To do: Give back every record word for word, but keep the pictures out.
**** Exercise material
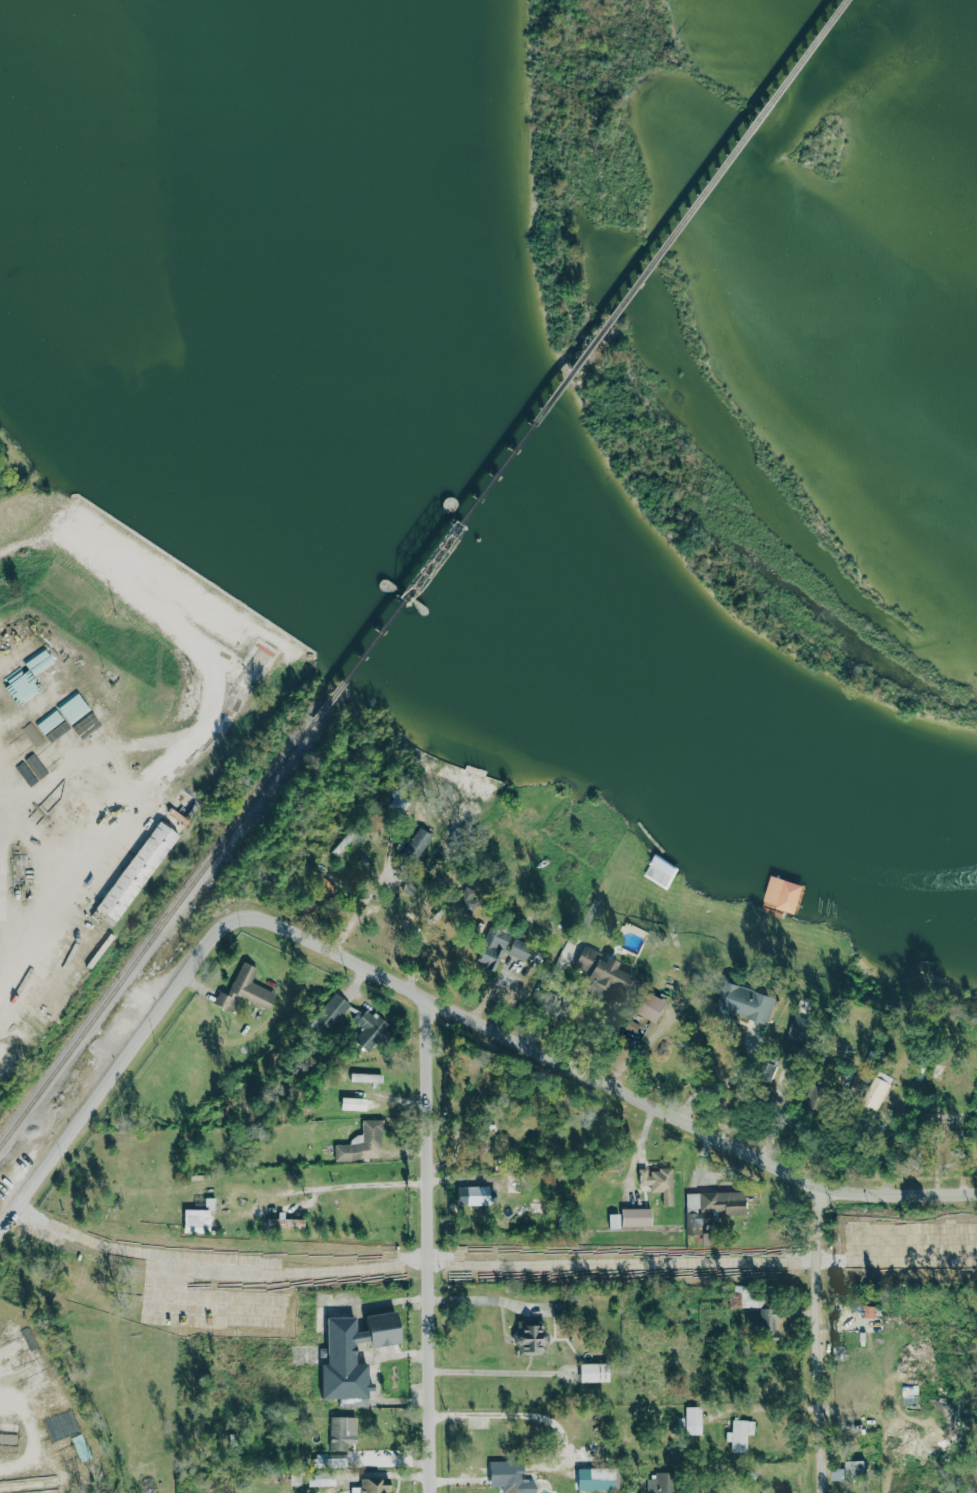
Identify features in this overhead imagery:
railway: (577, 358)
road: (48, 537)
building: (71, 708)
road: (190, 742)
building: (415, 846)
building: (137, 870)
building: (661, 871)
building: (409, 885)
building: (783, 893)
building: (455, 903)
road: (364, 904)
railway: (157, 931)
building: (488, 948)
building: (516, 949)
building: (537, 956)
building: (594, 969)
road: (419, 986)
building: (242, 991)
building: (741, 1002)
building: (650, 1005)
building: (328, 1012)
building: (365, 1029)
building: (872, 1058)
building: (361, 1077)
road: (728, 1079)
building: (873, 1091)
building: (348, 1103)
building: (359, 1143)
building: (655, 1182)
road: (366, 1185)
building: (473, 1195)
building: (207, 1203)
building: (709, 1207)
building: (192, 1217)
building: (628, 1217)
building: (283, 1222)
road: (427, 1245)
building: (733, 1300)
building: (764, 1324)
building: (528, 1339)
road: (817, 1340)
building: (347, 1355)
road: (495, 1372)
building: (590, 1372)
building: (690, 1420)
building: (338, 1432)
building: (737, 1434)
building: (327, 1460)
building: (835, 1475)
building: (506, 1477)
building: (317, 1479)
building: (612, 1479)
building: (657, 1484)
building: (369, 1486)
********
Result:
Identify features in this overhead imagery:
railway: (577, 358)
road: (48, 537)
building: (71, 708)
road: (190, 742)
building: (415, 846)
building: (137, 870)
building: (661, 871)
building: (409, 885)
building: (783, 893)
building: (455, 903)
road: (364, 904)
railway: (157, 931)
building: (488, 948)
building: (516, 949)
building: (537, 956)
building: (594, 969)
road: (419, 986)
building: (242, 991)
building: (741, 1002)
building: (650, 1005)
building: (328, 1012)
building: (365, 1029)
building: (872, 1058)
building: (361, 1077)
road: (728, 1079)
building: (873, 1091)
building: (348, 1103)
building: (359, 1143)
building: (655, 1182)
road: (366, 1185)
building: (473, 1195)
building: (207, 1203)
building: (709, 1207)
building: (192, 1217)
building: (628, 1217)
building: (283, 1222)
road: (427, 1245)
building: (733, 1300)
building: (764, 1324)
building: (528, 1339)
road: (817, 1340)
building: (347, 1355)
road: (495, 1372)
building: (590, 1372)
building: (690, 1420)
building: (338, 1432)
building: (737, 1434)
building: (327, 1460)
building: (835, 1475)
building: (506, 1477)
building: (317, 1479)
building: (612, 1479)
building: (657, 1484)
building: (369, 1486)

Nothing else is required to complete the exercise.